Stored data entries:
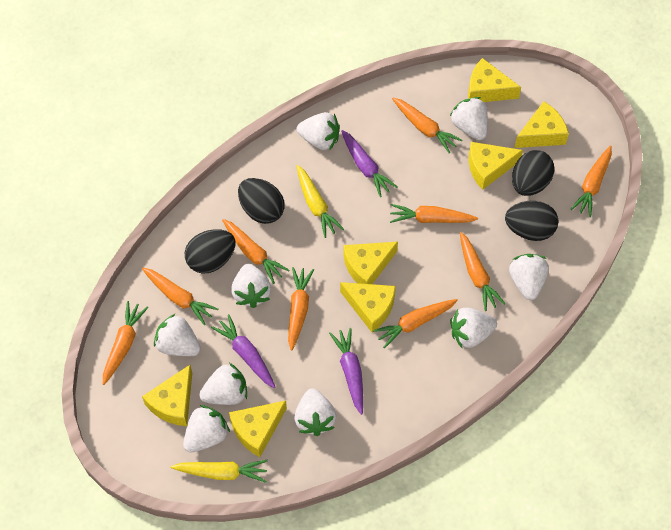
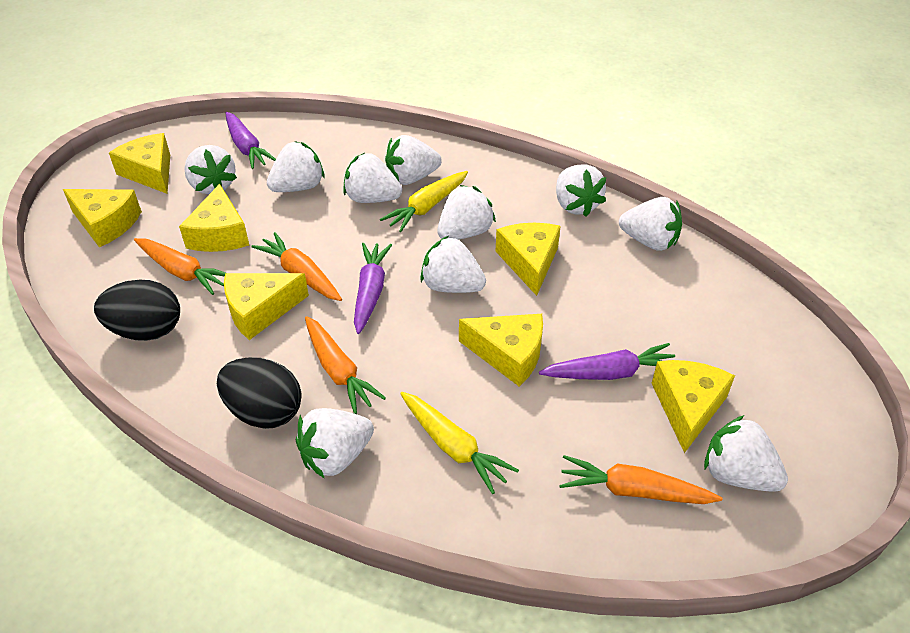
black egg: 4 -> 2
orange carrot: 9 -> 4
white strawberry: 9 -> 10

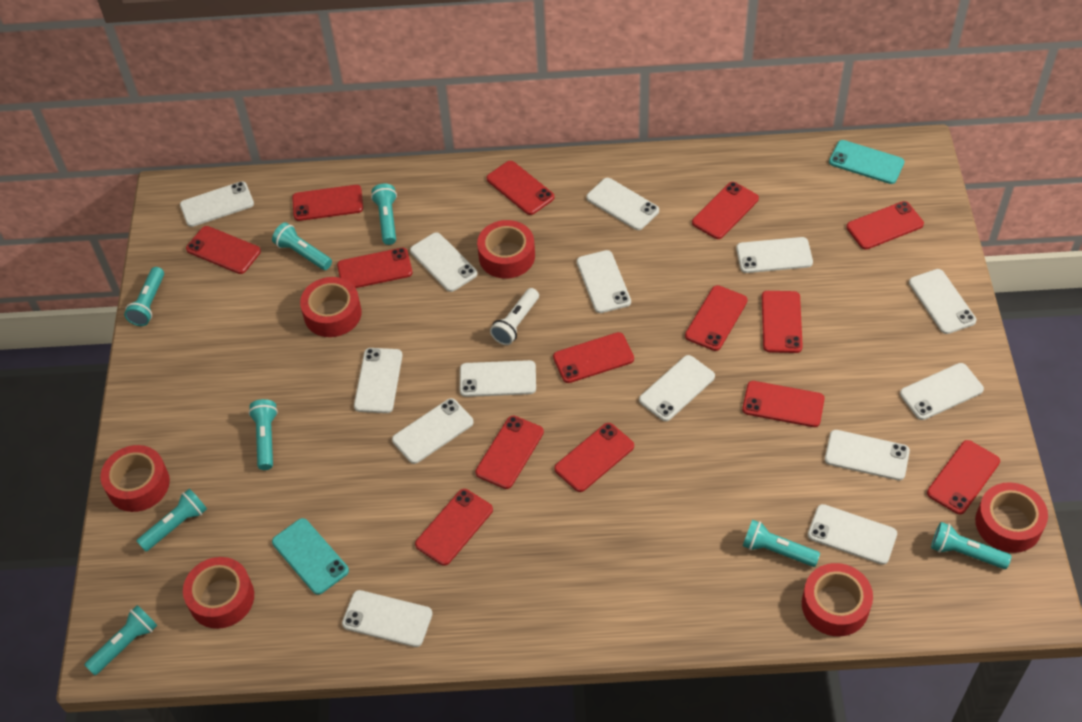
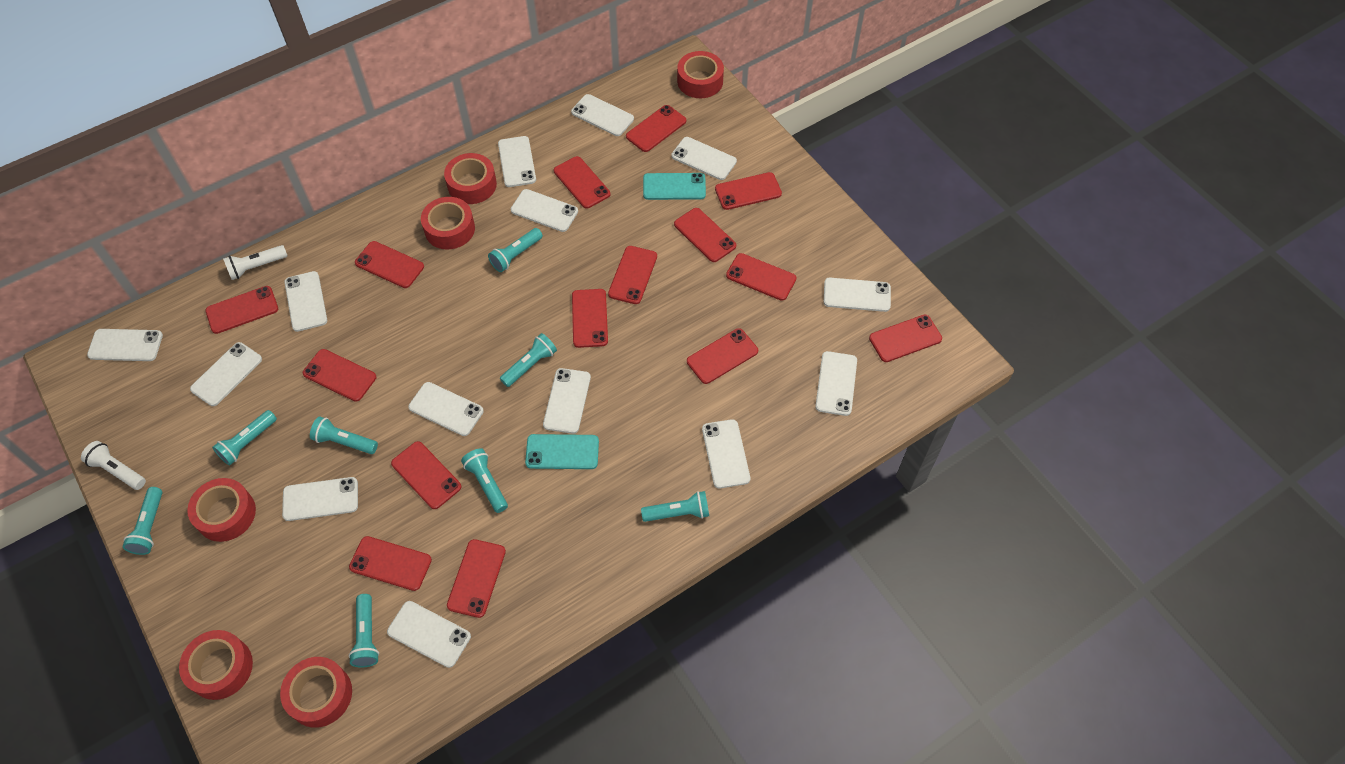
red phone: 14 -> 15
white flashlight: 1 -> 2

EXERCISE OBJECTIVE: Make an exact copy of every record, pictures excluded.

RESULT OF THIS EXERCISE:
black egg: 4 -> 2
orange carrot: 9 -> 4
white strawberry: 9 -> 10

red phone: 14 -> 15
white flashlight: 1 -> 2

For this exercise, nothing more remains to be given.